→ **WORK REQUEST**: Within the data below, state how many lines contain the string "left". Provide the number only.

[DATA BELOW — start]

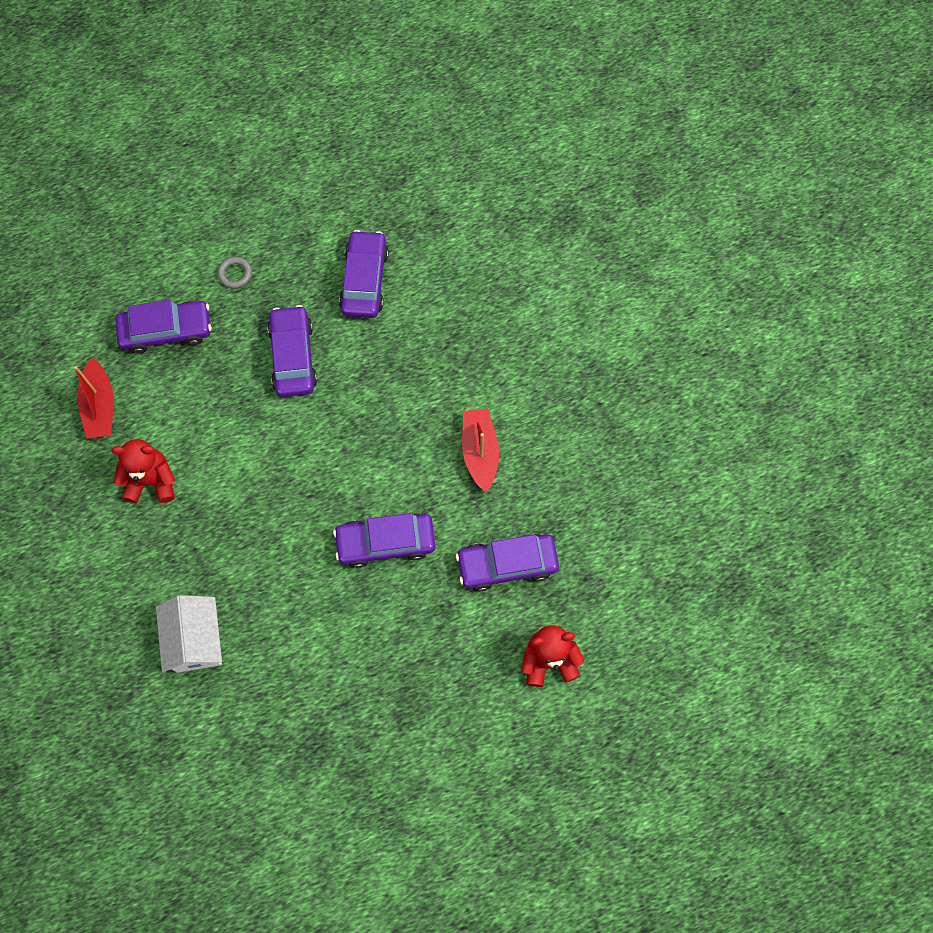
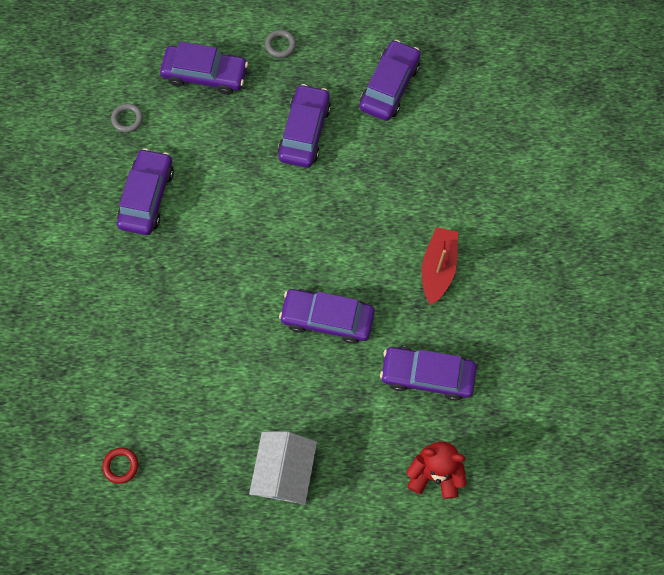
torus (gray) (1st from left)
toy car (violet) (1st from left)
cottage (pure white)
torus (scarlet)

[DATA BELOW — finish]

→ **SOLUTION TO THE EXERCISE**: 2